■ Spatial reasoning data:
---------------

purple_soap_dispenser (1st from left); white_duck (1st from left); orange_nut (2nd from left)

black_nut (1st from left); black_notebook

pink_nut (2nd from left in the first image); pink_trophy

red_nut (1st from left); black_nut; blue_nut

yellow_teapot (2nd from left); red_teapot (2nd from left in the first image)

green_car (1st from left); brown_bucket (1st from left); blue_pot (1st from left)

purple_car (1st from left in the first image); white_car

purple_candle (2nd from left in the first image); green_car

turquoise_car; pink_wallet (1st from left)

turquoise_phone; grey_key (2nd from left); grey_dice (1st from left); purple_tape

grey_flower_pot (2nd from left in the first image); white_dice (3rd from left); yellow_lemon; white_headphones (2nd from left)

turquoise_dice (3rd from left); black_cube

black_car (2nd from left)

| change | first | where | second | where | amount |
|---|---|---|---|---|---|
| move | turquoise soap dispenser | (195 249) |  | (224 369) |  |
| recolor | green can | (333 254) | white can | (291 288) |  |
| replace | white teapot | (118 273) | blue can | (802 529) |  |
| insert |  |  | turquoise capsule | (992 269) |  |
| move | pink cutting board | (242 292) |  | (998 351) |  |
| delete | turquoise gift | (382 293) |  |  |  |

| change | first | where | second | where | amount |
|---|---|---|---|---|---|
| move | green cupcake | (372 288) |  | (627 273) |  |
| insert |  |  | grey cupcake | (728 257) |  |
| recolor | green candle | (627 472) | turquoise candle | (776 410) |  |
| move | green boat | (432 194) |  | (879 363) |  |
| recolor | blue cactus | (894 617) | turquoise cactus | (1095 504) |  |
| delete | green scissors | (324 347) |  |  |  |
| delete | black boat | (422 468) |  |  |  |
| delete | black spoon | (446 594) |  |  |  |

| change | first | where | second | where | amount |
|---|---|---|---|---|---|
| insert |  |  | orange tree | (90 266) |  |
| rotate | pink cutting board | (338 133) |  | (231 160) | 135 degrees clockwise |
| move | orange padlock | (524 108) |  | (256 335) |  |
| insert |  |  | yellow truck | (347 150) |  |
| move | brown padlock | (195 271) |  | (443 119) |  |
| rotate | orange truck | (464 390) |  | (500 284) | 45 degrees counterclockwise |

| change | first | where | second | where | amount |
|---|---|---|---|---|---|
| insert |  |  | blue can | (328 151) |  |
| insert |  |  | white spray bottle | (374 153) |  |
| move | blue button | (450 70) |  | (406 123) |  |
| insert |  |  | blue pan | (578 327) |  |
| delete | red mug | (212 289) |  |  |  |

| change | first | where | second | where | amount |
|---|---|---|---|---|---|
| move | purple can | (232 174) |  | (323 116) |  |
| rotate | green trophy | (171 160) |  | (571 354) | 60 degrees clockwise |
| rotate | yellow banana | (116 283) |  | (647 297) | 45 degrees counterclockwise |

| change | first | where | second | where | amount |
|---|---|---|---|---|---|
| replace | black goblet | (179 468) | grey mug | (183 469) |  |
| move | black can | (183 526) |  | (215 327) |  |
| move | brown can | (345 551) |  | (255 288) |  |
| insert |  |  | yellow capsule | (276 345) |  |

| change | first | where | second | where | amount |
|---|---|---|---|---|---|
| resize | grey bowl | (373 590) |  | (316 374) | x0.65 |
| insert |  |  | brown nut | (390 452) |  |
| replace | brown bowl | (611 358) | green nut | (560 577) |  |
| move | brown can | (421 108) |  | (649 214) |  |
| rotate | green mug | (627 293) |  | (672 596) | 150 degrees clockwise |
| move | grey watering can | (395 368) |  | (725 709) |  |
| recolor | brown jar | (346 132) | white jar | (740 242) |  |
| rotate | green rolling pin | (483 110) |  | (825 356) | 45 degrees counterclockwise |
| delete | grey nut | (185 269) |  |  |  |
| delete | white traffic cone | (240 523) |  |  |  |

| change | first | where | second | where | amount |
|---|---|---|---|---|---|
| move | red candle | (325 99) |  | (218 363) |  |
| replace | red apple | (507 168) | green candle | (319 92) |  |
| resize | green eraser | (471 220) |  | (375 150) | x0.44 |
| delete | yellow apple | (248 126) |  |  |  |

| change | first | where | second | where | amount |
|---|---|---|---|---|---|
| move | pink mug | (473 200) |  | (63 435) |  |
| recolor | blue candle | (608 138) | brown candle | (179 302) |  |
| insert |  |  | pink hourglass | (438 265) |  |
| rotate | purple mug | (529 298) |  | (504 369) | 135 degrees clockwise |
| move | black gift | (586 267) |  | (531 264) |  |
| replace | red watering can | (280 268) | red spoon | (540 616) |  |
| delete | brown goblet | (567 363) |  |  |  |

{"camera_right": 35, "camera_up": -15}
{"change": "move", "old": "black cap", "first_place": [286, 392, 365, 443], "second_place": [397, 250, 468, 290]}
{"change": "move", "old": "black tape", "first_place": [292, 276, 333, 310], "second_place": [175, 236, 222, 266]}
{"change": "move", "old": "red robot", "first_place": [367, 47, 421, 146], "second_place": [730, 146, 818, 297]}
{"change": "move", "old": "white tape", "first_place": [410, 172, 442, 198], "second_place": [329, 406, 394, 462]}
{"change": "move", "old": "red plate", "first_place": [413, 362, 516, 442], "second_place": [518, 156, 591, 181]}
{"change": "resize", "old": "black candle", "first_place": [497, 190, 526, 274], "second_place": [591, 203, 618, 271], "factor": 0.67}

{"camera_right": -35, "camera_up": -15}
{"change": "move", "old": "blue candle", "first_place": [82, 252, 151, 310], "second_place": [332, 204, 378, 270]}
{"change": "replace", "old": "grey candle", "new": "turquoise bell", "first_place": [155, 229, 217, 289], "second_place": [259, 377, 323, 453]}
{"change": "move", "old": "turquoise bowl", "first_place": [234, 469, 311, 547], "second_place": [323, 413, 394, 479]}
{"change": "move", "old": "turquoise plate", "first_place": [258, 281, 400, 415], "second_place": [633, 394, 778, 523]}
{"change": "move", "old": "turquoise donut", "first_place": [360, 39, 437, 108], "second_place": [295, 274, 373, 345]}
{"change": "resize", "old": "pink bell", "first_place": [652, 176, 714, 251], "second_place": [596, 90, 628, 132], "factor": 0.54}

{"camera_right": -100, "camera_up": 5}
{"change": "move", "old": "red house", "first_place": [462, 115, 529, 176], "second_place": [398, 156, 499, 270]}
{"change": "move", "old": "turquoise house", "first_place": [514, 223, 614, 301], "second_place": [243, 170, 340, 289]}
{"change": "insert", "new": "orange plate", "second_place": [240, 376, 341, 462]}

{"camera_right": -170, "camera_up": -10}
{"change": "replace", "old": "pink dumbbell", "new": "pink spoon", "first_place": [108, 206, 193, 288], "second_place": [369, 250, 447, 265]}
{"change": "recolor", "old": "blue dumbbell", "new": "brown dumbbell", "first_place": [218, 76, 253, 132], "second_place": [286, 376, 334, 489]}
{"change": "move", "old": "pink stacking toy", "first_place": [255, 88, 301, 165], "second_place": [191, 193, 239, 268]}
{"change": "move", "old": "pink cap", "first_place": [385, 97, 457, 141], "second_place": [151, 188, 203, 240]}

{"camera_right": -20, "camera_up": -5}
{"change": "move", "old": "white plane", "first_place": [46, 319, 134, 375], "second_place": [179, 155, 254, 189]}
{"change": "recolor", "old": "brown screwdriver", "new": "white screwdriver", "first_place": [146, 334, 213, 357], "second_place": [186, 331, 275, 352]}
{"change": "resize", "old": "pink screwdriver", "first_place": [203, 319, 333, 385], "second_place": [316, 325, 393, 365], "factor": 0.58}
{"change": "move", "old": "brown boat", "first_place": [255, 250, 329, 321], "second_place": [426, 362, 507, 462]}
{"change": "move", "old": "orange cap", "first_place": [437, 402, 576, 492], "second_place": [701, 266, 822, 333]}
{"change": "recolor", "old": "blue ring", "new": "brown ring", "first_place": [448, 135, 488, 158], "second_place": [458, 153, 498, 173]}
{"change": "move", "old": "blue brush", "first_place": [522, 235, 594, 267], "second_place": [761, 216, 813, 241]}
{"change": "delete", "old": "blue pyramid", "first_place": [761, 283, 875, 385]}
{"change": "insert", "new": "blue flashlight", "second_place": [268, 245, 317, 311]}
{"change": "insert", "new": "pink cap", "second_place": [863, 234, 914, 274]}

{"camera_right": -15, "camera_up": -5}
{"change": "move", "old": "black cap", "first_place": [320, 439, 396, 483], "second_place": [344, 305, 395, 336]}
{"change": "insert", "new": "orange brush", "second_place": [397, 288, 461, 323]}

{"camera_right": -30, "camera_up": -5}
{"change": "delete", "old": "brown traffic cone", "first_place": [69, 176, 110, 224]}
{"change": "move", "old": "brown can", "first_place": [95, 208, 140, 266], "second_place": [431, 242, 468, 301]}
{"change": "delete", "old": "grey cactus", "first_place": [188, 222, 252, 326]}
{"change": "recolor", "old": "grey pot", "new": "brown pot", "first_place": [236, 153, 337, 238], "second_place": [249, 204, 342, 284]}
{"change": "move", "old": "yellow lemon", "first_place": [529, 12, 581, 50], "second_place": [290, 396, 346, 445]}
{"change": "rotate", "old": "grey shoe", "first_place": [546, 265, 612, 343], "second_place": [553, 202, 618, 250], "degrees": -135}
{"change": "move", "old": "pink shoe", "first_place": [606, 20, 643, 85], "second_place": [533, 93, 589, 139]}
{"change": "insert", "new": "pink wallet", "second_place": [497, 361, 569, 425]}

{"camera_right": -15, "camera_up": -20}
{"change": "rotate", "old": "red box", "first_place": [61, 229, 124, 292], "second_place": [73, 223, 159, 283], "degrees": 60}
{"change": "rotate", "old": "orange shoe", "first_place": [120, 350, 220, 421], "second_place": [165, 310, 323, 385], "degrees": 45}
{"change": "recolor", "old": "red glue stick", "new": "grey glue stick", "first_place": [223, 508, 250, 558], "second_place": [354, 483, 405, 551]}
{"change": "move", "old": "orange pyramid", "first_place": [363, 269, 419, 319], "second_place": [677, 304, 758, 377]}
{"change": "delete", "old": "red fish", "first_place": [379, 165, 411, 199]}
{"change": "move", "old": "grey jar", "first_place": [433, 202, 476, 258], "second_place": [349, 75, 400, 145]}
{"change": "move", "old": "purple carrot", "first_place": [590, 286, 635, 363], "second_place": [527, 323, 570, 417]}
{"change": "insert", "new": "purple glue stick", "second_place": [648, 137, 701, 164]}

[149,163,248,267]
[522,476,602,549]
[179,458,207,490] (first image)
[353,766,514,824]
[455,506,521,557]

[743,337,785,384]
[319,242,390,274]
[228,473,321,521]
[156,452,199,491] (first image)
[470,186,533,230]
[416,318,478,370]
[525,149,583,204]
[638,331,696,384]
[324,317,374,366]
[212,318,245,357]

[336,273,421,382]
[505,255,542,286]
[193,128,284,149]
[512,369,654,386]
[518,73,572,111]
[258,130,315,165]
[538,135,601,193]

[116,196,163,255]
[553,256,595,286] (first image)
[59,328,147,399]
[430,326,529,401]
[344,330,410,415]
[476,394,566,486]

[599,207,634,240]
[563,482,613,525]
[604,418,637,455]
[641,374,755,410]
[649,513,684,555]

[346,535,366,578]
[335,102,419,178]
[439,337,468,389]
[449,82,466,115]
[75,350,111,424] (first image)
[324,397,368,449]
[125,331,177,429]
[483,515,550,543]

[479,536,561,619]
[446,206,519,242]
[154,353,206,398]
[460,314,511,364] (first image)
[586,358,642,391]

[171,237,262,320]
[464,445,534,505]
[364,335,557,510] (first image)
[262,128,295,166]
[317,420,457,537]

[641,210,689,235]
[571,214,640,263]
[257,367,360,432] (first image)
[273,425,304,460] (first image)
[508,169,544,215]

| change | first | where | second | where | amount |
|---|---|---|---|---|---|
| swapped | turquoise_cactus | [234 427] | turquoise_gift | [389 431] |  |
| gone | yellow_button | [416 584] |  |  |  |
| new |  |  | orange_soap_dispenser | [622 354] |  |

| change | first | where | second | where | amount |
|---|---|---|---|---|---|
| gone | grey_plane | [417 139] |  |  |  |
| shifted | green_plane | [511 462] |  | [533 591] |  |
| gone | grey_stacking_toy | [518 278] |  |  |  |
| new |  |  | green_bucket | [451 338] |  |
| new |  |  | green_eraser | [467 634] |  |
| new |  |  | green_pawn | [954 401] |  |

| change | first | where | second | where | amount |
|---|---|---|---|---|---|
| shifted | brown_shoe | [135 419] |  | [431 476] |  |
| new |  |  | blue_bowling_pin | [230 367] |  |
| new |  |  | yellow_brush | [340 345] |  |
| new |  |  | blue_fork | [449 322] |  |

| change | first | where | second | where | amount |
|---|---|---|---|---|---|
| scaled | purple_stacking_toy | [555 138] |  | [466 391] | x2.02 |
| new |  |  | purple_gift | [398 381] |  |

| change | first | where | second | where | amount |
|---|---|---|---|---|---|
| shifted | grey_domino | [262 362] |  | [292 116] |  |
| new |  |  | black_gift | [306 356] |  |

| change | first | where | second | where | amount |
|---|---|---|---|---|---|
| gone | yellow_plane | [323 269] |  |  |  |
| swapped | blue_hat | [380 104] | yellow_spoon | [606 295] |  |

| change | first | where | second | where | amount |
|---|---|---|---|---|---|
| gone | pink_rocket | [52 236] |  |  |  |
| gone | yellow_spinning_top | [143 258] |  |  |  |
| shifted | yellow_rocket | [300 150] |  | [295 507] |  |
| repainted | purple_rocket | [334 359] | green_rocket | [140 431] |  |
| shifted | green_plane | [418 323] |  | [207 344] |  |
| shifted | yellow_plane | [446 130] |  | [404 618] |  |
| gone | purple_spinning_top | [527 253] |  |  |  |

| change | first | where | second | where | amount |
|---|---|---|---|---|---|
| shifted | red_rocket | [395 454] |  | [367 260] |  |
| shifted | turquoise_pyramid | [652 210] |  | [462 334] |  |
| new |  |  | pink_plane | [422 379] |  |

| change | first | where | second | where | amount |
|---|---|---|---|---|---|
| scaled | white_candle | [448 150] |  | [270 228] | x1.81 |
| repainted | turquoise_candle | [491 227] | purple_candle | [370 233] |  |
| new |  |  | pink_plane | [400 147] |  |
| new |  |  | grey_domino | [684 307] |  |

---------------

■ Problem details: Above are the entries. Quote exactly the lines from the one bearing "[149,163,248,267]" through the one bearing "[353,766,514,824]".

■ Task output:
[149,163,248,267]
[522,476,602,549]
[179,458,207,490] (first image)
[353,766,514,824]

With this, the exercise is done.